Collected data entries
>>>

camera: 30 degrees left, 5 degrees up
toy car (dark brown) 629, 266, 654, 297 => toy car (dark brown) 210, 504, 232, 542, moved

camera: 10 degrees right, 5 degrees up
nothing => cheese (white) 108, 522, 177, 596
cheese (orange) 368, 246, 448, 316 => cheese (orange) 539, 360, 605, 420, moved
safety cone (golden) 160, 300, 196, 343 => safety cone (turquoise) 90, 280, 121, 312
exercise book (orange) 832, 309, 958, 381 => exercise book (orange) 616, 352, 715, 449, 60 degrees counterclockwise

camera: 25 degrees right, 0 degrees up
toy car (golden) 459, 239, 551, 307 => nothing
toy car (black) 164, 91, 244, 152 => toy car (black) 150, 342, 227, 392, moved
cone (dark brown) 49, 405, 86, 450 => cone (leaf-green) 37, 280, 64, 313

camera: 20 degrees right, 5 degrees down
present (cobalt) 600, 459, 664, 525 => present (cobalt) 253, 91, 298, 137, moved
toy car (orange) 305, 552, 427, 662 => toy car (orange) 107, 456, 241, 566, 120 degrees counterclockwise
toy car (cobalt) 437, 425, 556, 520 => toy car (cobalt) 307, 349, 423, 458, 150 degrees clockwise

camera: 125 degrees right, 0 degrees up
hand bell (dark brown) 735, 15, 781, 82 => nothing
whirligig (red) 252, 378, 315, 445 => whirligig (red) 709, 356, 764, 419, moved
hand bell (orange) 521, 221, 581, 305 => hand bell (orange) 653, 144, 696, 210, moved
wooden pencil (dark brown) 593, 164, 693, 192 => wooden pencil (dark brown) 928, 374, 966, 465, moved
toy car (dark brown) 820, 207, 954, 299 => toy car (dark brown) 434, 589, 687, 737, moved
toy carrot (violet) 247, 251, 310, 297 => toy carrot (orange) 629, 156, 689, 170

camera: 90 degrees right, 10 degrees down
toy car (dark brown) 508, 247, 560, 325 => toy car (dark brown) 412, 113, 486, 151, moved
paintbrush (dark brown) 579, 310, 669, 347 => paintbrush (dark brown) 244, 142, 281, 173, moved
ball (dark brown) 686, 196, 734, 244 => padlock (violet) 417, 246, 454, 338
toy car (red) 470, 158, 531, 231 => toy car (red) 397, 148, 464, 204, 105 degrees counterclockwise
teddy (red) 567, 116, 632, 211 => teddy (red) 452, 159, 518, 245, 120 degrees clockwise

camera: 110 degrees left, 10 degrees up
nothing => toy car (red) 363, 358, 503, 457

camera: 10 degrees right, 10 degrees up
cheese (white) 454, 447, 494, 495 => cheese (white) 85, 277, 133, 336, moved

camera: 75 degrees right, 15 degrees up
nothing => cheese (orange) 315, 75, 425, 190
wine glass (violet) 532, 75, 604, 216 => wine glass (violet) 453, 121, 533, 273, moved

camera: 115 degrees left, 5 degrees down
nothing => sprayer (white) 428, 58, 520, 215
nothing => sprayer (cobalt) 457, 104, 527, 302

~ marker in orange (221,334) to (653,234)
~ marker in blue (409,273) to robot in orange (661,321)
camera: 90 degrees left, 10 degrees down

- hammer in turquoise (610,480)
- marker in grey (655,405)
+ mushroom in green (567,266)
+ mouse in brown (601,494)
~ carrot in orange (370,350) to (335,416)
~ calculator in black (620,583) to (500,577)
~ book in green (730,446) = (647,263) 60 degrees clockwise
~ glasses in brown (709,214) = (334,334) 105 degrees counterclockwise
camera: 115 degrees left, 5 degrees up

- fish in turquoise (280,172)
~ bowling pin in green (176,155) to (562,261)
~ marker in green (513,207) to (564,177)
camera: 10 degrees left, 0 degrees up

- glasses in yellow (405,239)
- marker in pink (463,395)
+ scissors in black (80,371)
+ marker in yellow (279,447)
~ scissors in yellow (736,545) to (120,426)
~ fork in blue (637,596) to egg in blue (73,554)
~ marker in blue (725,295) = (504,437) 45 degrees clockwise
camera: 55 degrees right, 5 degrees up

<<<

= Exercise goal =
Begin at the line above that has "cone (dark brown)" and stop after the line that has "toy car (orange) 305, 552, 427, 662", copying each line exactly and adding nothing else.

= Result for this task =
cone (dark brown) 49, 405, 86, 450 => cone (leaf-green) 37, 280, 64, 313

camera: 20 degrees right, 5 degrees down
present (cobalt) 600, 459, 664, 525 => present (cobalt) 253, 91, 298, 137, moved
toy car (orange) 305, 552, 427, 662 => toy car (orange) 107, 456, 241, 566, 120 degrees counterclockwise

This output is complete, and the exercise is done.